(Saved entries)

*-*-*

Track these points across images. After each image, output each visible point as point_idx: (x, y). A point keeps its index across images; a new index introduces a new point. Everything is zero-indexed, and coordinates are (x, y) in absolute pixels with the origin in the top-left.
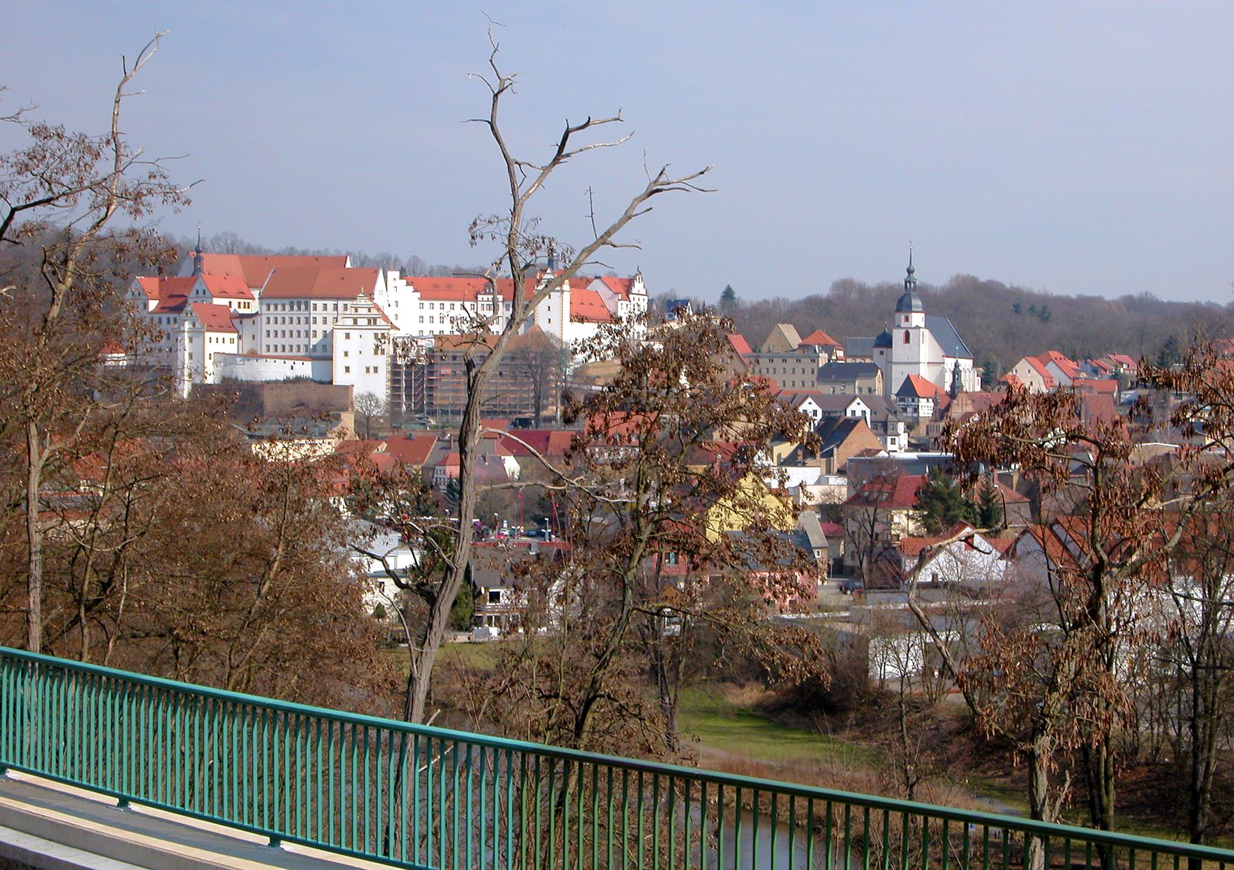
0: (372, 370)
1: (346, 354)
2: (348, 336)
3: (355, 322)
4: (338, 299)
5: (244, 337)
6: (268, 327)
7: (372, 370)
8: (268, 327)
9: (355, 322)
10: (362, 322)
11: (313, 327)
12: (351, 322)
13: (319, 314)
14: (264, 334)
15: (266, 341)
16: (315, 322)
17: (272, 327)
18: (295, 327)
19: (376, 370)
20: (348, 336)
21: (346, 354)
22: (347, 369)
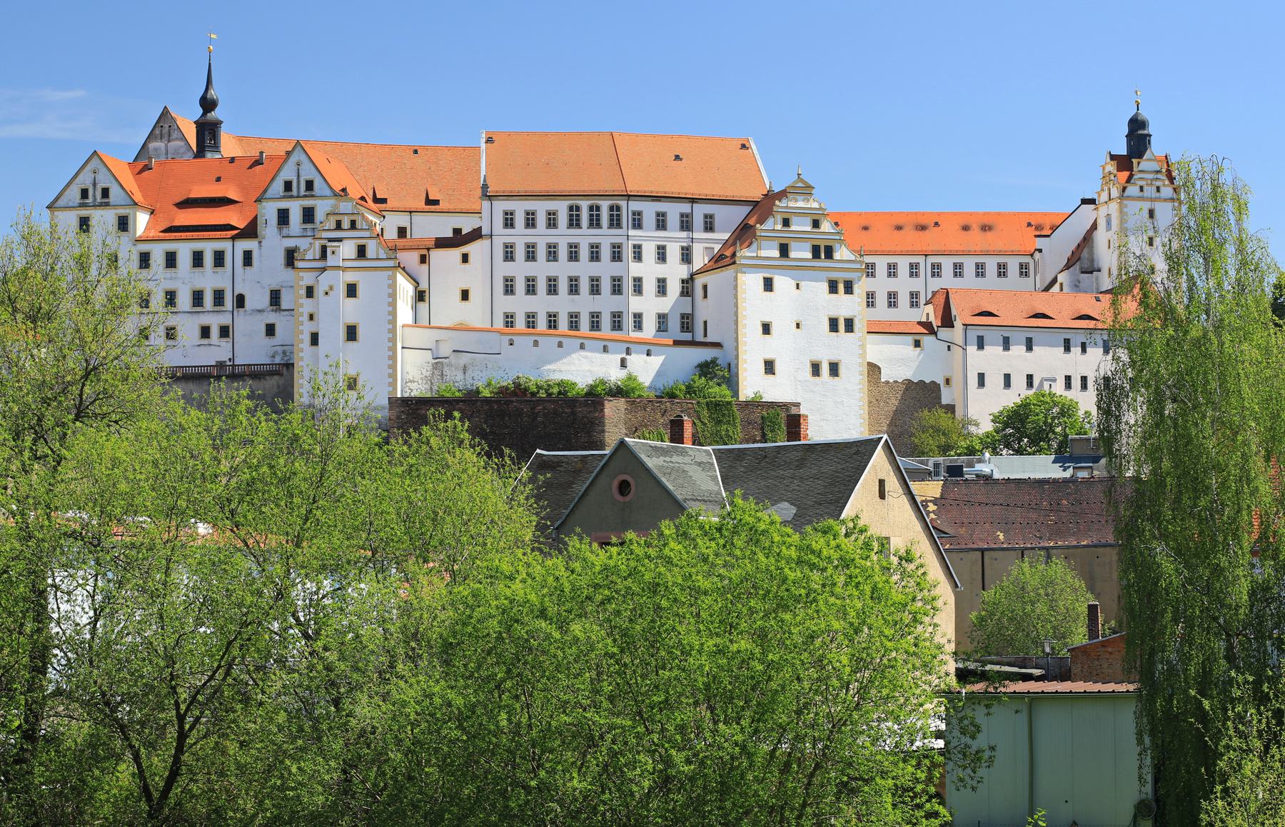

*-*-*

:: STATED EXERCISE ::
Rewrite the lines above, swapping "zero-indexed" for "0-indexed" and leaving everything else as it is. Omit the pictures from your answer.

:: FINAL RESULT ::
Track these points across images. After each image, output each visible point as point_idx: (x, y). A point keeps its index across images; a new index introduces a new point. Everything is 0-indexed, and coordinates are (x, y) in absolute pixels with the origin in the top-left.
0: (372, 370)
1: (346, 354)
2: (348, 336)
3: (355, 322)
4: (338, 299)
5: (244, 337)
6: (268, 327)
7: (372, 370)
8: (268, 327)
9: (355, 322)
10: (362, 322)
11: (313, 327)
12: (351, 322)
13: (319, 314)
14: (264, 334)
15: (266, 341)
16: (315, 322)
17: (272, 327)
18: (295, 327)
19: (376, 370)
20: (348, 336)
21: (346, 354)
22: (347, 369)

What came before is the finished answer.